**INFORMATION**
········
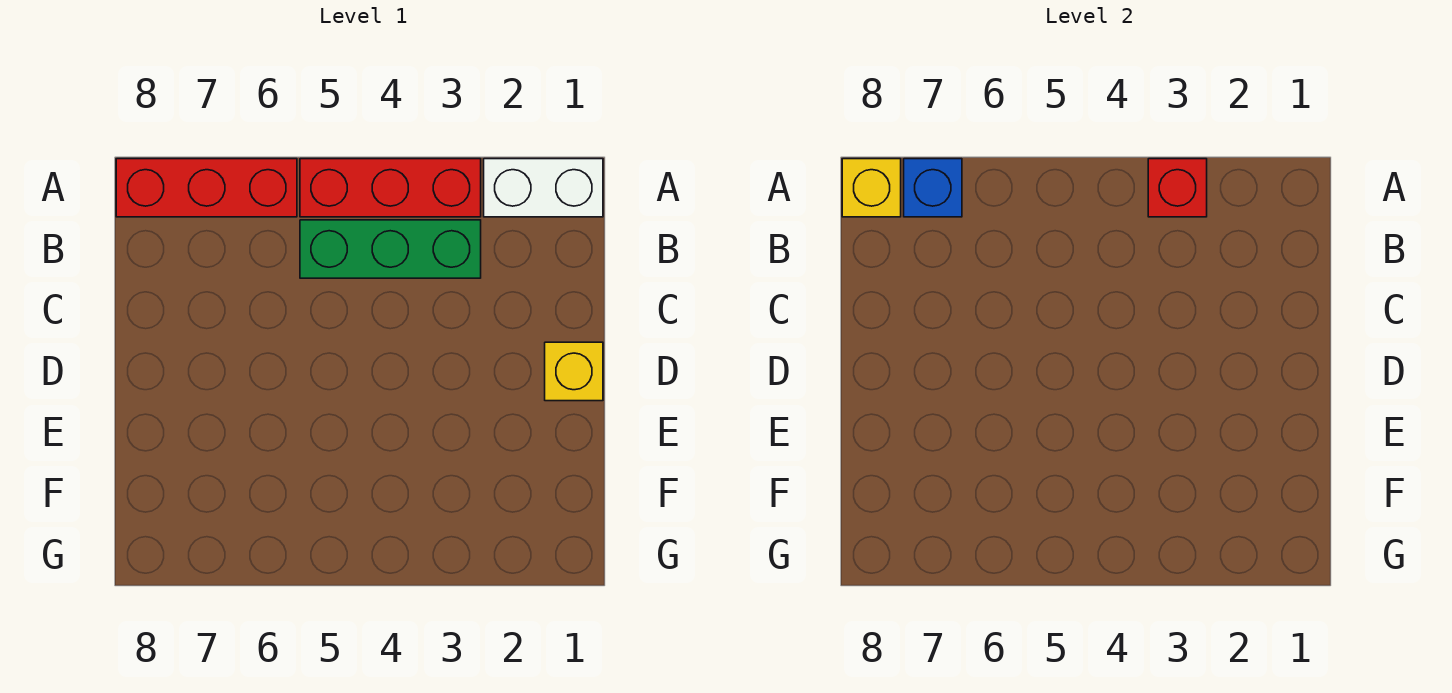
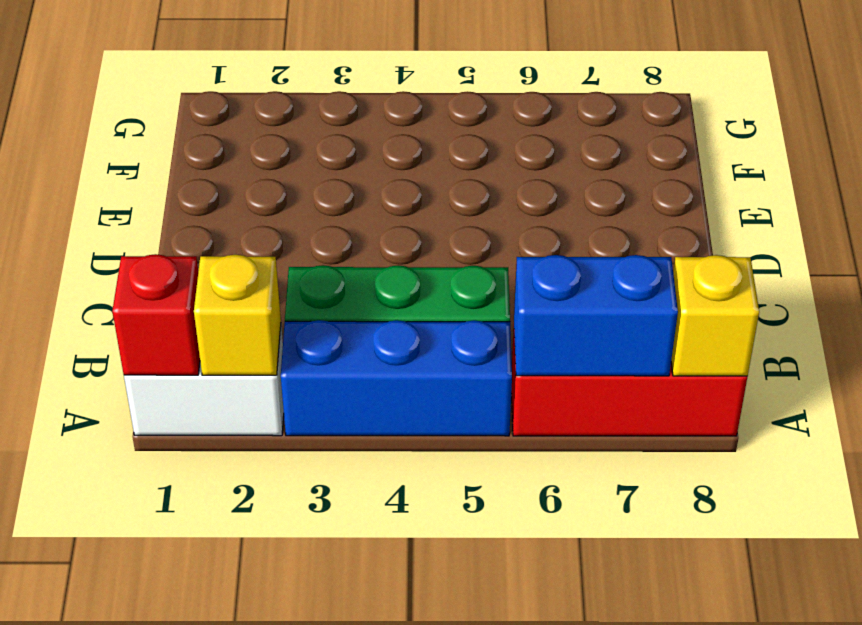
red brick A3:A5 level 1 -> blue brick A3:A5 level 1
red brick A3 level 2 -> red brick A1 level 2
blue brick A7 level 2 -> blue brick A6:A7 level 2
yellow brick D1 level 1 -> yellow brick A2 level 2

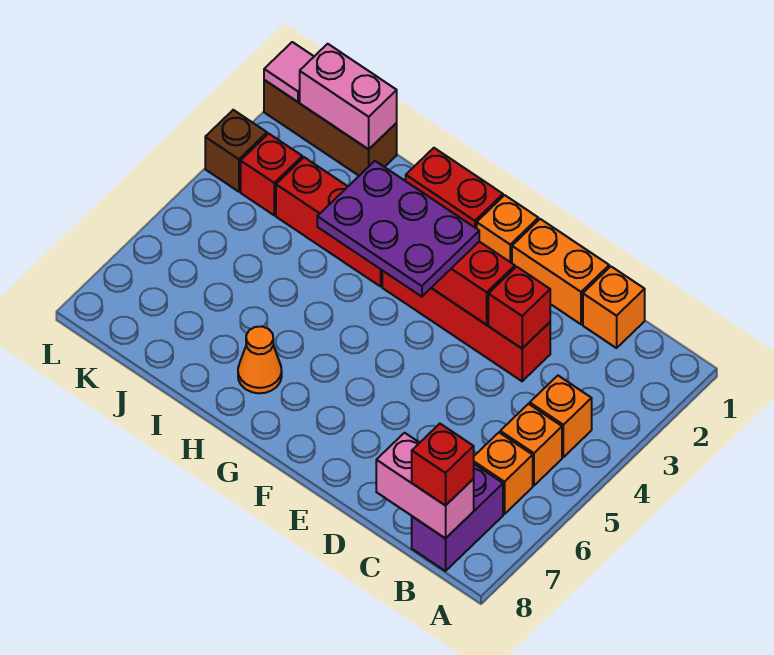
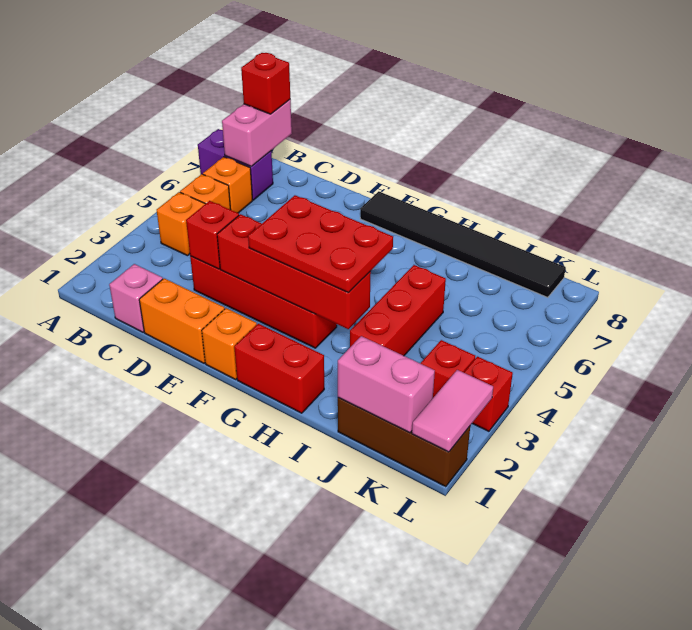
purple brick B7:B8 level 1 -> purple brick A7:B7 level 1
pink brick B8:C8 level 2 -> pink brick B7:B8 level 2
orange brick C1 level 1 -> pink brick C1 level 1
purple plate F3:H4 level 3 -> red plate F3:H4 level 3
none -> black tile F8:K8 level 1
red brick H3:J3 level 1 -> red brick I3:I5 level 1
orange cone H7 level 1 -> none
pink tile L1 level 2 -> pink tile L1:L2 level 2
brown brick L3 level 1 -> red brick L3 level 1

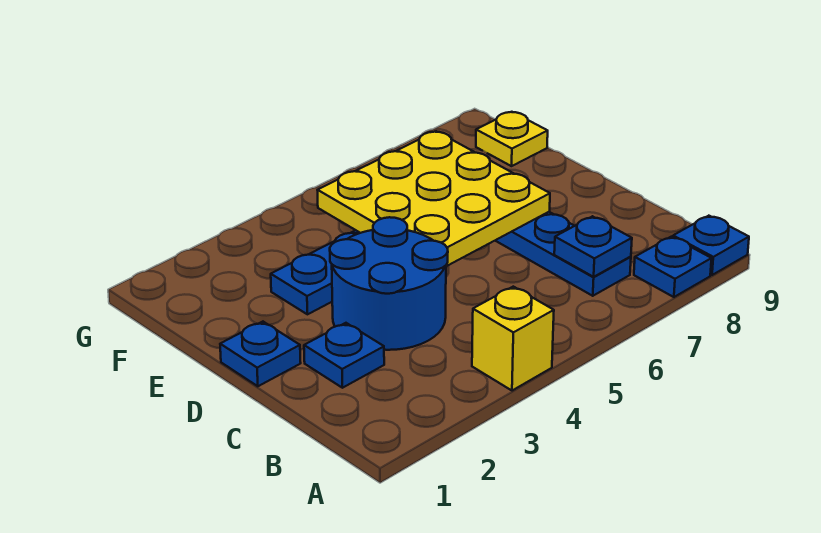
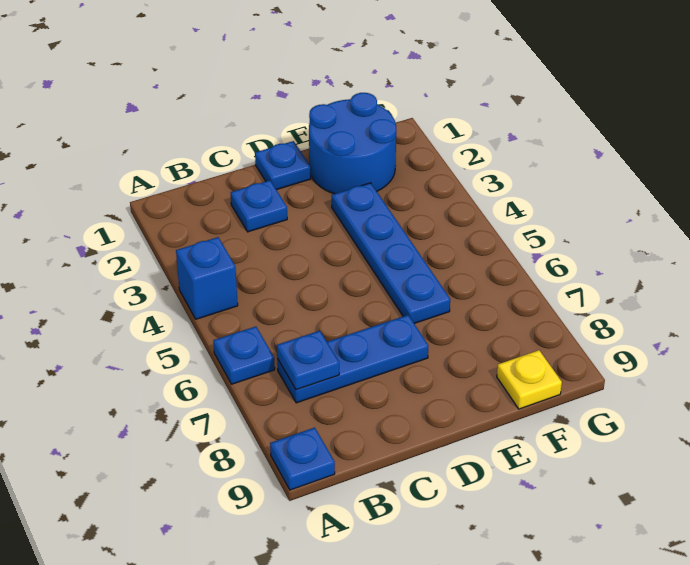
yellow brick A4 level 1 -> blue brick A4 level 1
blue plate A8 level 1 -> blue plate A6 level 1
blue round brick C3:D4 level 1 -> blue round brick E1:F2 level 1
yellow plate D5:F7 level 2 -> none

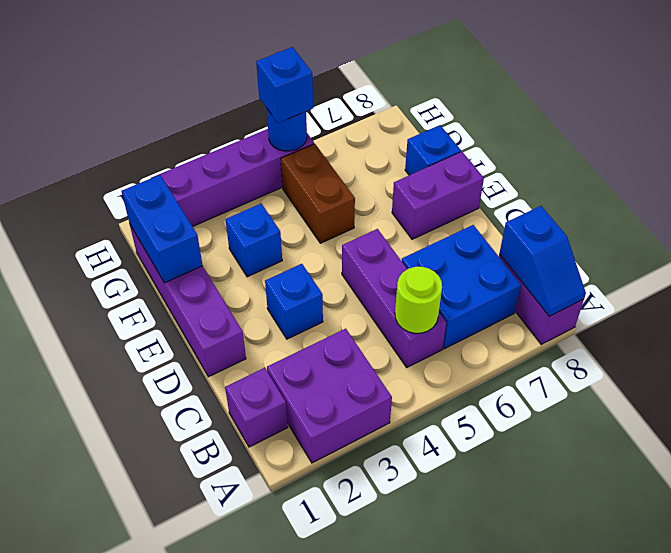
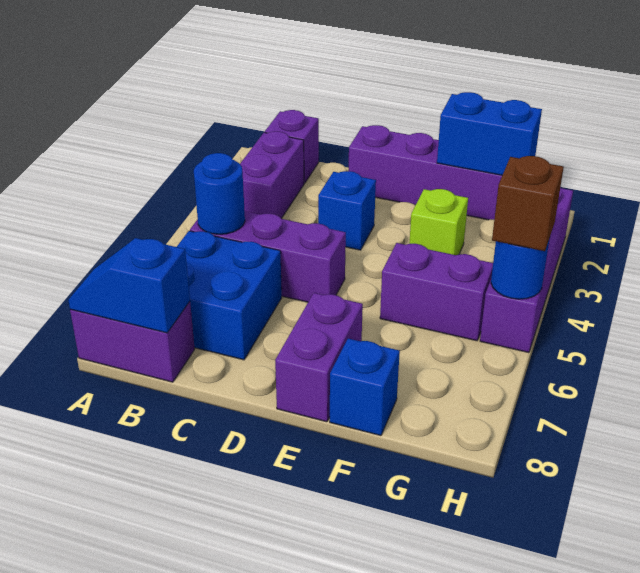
purple brick A2:B3 level 1 -> purple brick B2:B3 level 1
lime round brick B5 level 2 -> blue round brick B5 level 2
blue brick F3 level 1 -> lime brick F3 level 1
brown brick F5:G5 level 1 -> purple brick F5:G5 level 1
blue brick H5 level 3 -> brown brick H5 level 3

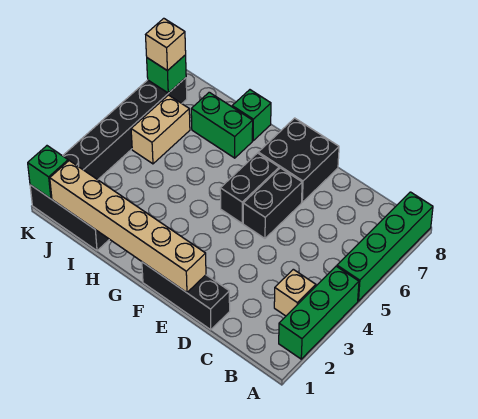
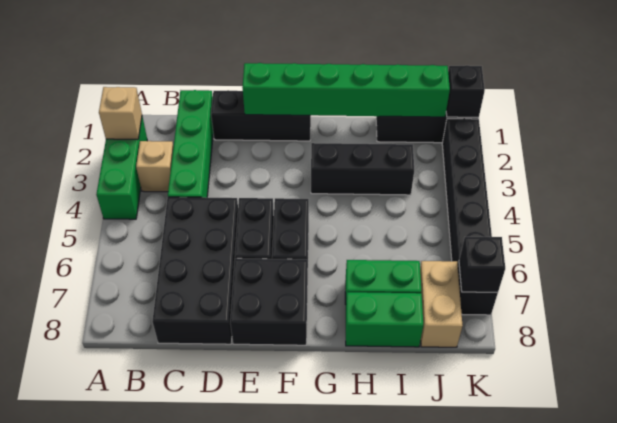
green brick A5:A8 level 1 -> green brick C1:C4 level 1
none -> black brick C5:D8 level 1
tan brick E1:J1 level 2 -> green brick E1:J1 level 2
none -> black brick G3:I3 level 1
green brick H8 level 1 -> green brick H8:I8 level 1
tan brick J5:J6 level 1 -> tan brick J7:J8 level 1
green brick K1 level 2 -> black brick K1 level 2
green brick K7 level 2 -> black brick K7 level 2
tan brick K7 level 3 -> tan brick A2 level 2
········
**YOUR OBJECTIVE**
The output consists of exactly the lines from the one containing "yellow brick A4" through the last line of the listing, both included, with no pictures.

**TASK OUTPUT**
yellow brick A4 level 1 -> blue brick A4 level 1
blue plate A8 level 1 -> blue plate A6 level 1
blue round brick C3:D4 level 1 -> blue round brick E1:F2 level 1
yellow plate D5:F7 level 2 -> none

purple brick A2:B3 level 1 -> purple brick B2:B3 level 1
lime round brick B5 level 2 -> blue round brick B5 level 2
blue brick F3 level 1 -> lime brick F3 level 1
brown brick F5:G5 level 1 -> purple brick F5:G5 level 1
blue brick H5 level 3 -> brown brick H5 level 3

green brick A5:A8 level 1 -> green brick C1:C4 level 1
none -> black brick C5:D8 level 1
tan brick E1:J1 level 2 -> green brick E1:J1 level 2
none -> black brick G3:I3 level 1
green brick H8 level 1 -> green brick H8:I8 level 1
tan brick J5:J6 level 1 -> tan brick J7:J8 level 1
green brick K1 level 2 -> black brick K1 level 2
green brick K7 level 2 -> black brick K7 level 2
tan brick K7 level 3 -> tan brick A2 level 2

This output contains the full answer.